BRIEF |
Would you please return the lines of the material that contain the word "grey"?

AVAILABLE RECORDS |
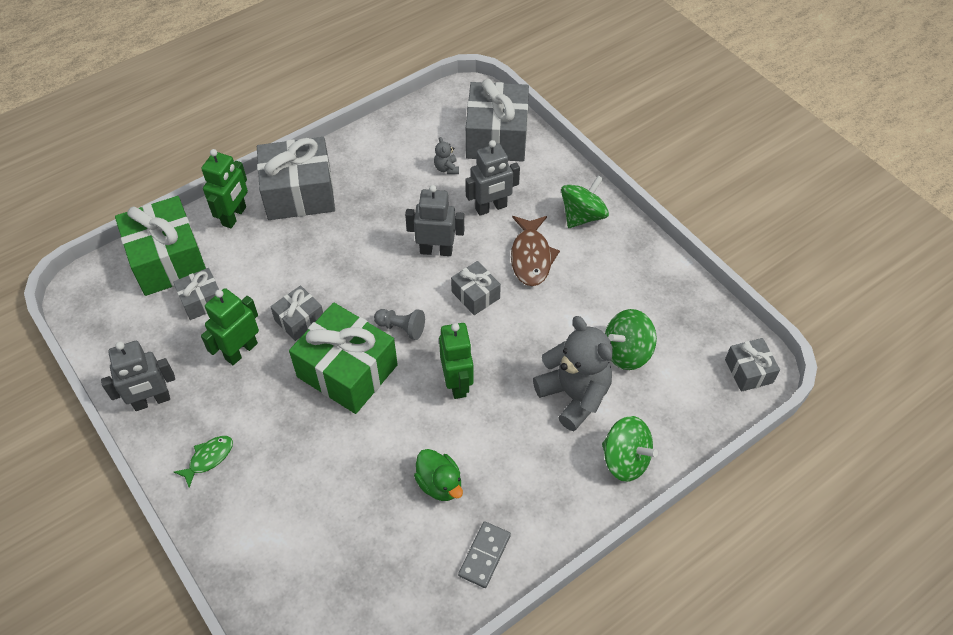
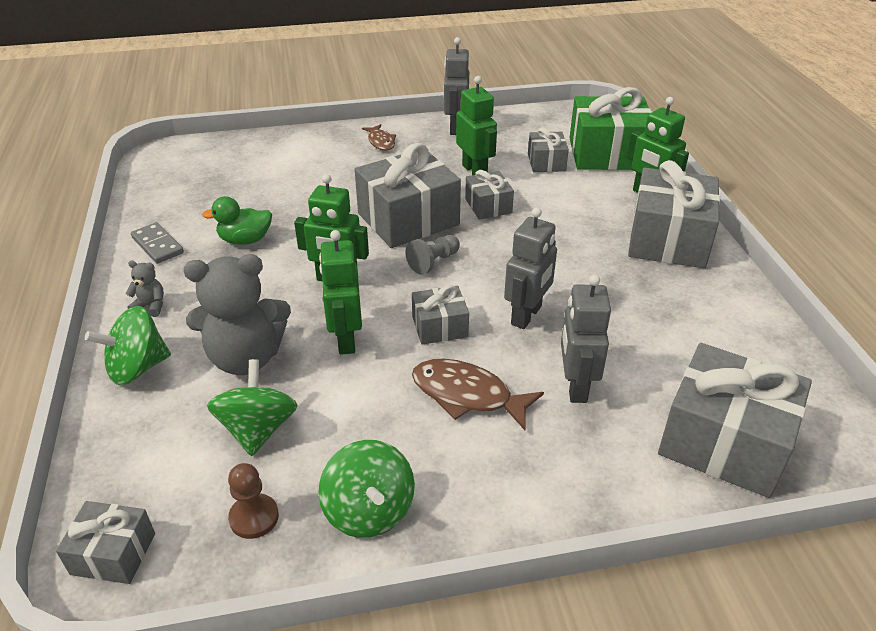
camera: 115 degrees right, 15 degrees down
(209, 458) = (381, 142): green fish -> brown fish
(347, 371) = (408, 219): green gift -> grey gift
(446, 168) = (670, 366): grey teddy bear -> grey teddy bear (151, 306)
(520, 344) = (345, 339): none -> green robot
(582, 216) = (512, 482): green spinning top -> green spinning top (369, 511)
(683, 319) = (254, 517): none -> brown pawn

RESPONSE TO THIS EXERCISE |
(347, 371) = (408, 219): green gift -> grey gift
(446, 168) = (670, 366): grey teddy bear -> grey teddy bear (151, 306)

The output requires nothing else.